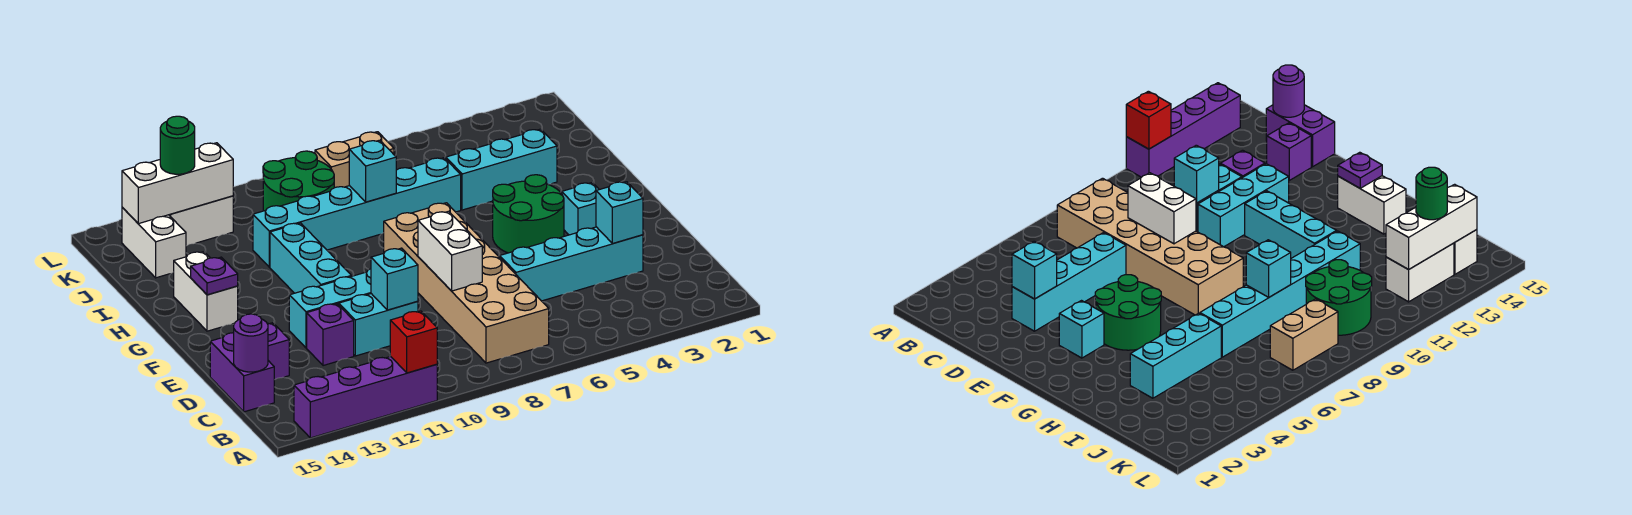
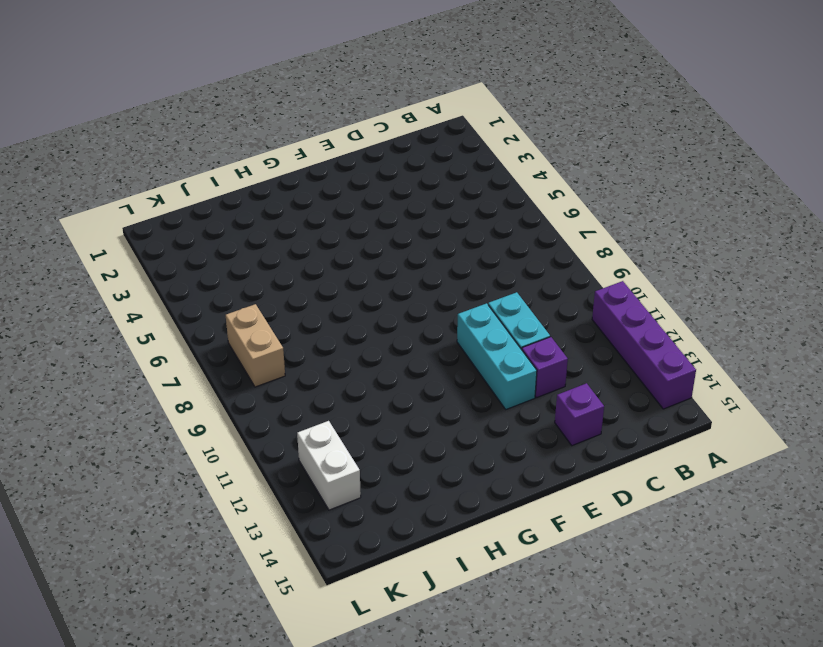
none -> tan brick B7:G8 level 1
none -> purple brick C15:D15 level 1
none -> cyan brick D3:D6 level 1

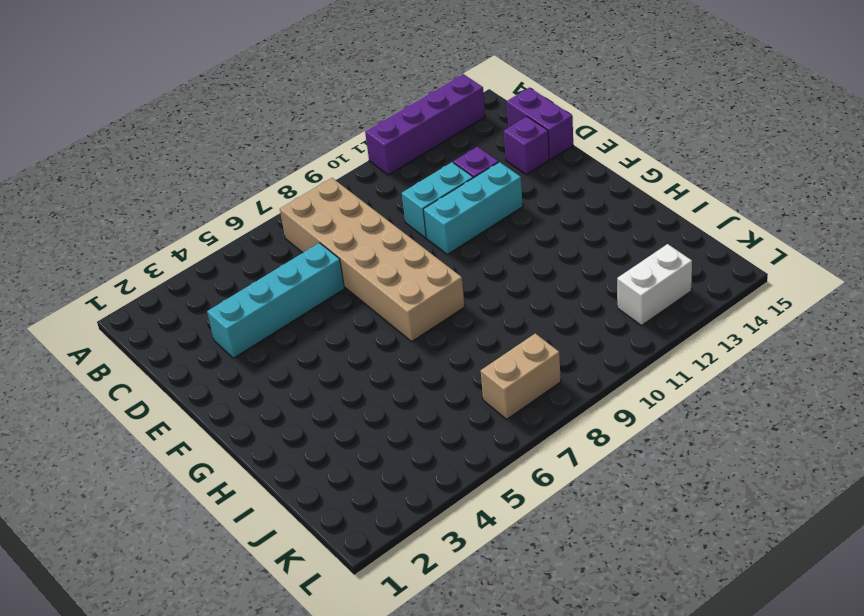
none -> cyan brick F3 level 1
none -> green round brick F4:G5 level 1
none -> cyan brick F11:H11 level 1

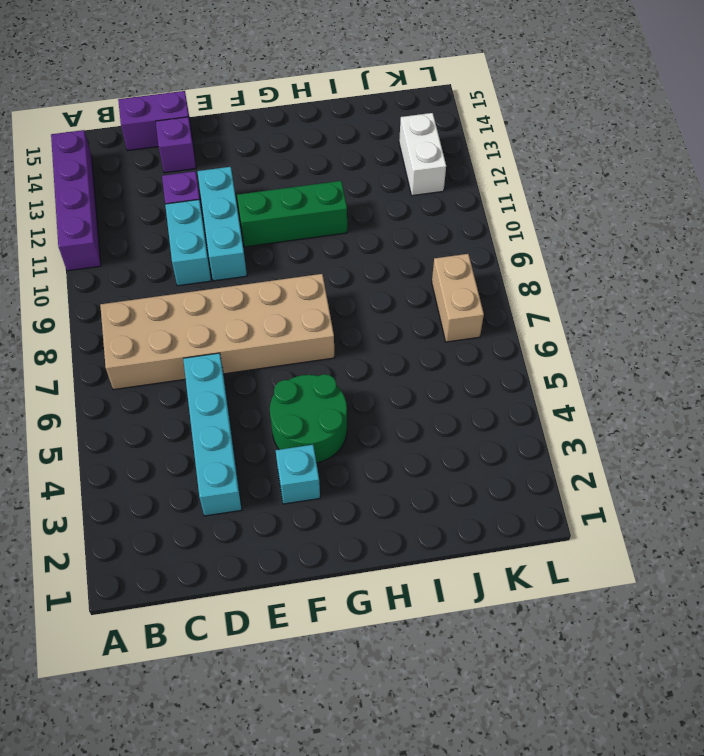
green brick F11:H11 level 1 -> cyan brick F11:H11 level 1
none -> white brick G14:H14 level 1
none -> cyan brick I3:I5 level 1
none -> cyan brick I6:I11 level 1

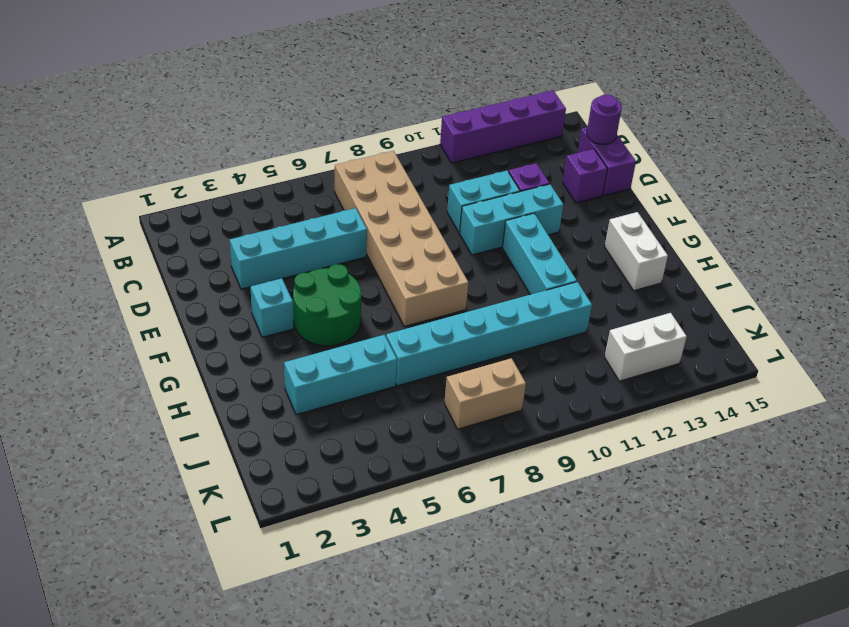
none -> green round brick J9:K10 level 1
none -> white brick J14:K14 level 1
none -> red brick A11 level 2

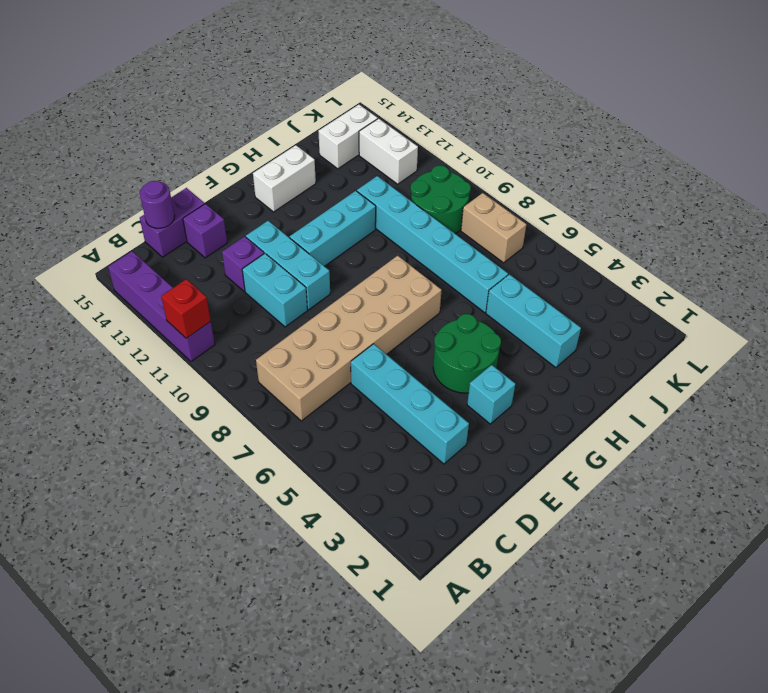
none -> cyan brick D3 level 2
none -> white brick D8:E8 level 2
none -> cyan brick D10 level 2

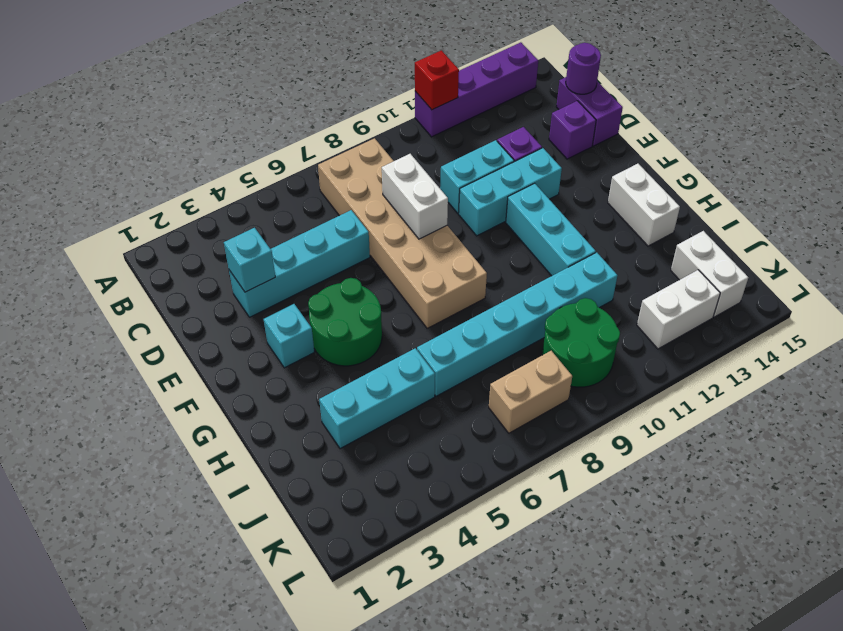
none -> cyan brick D10 level 2
none -> purple plate G14 level 2
none -> cyan brick I8 level 2

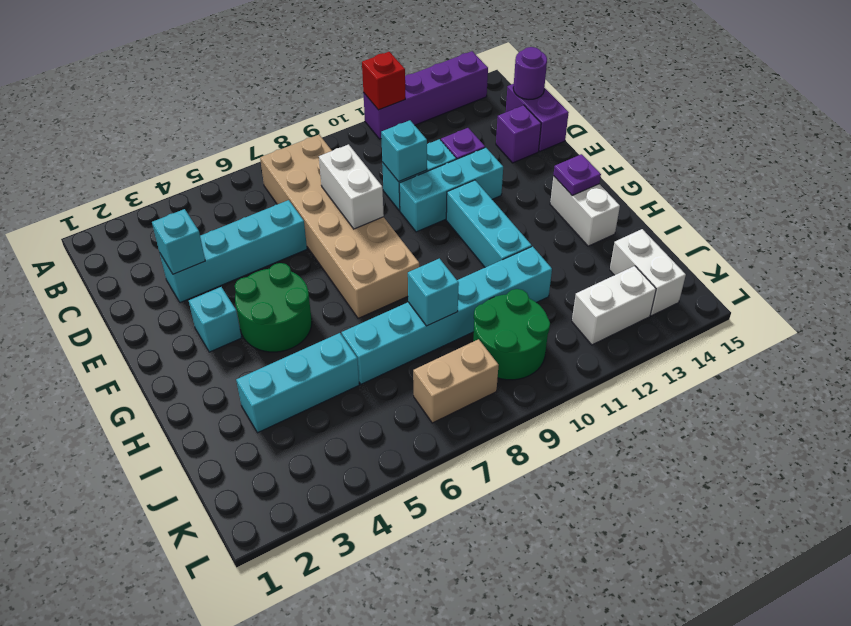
none -> white brick K12:K14 level 2
none -> green round brick K13 level 3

==========

**Aim of the exercise**
Reproduce the lines from the one holding "none -> cyan brick D3 level 2" through the end of the entries above exactly, keeping both ends and dropping every picture.

**Expected answer**
none -> cyan brick D3 level 2
none -> white brick D8:E8 level 2
none -> cyan brick D10 level 2

none -> cyan brick D10 level 2
none -> purple plate G14 level 2
none -> cyan brick I8 level 2

none -> white brick K12:K14 level 2
none -> green round brick K13 level 3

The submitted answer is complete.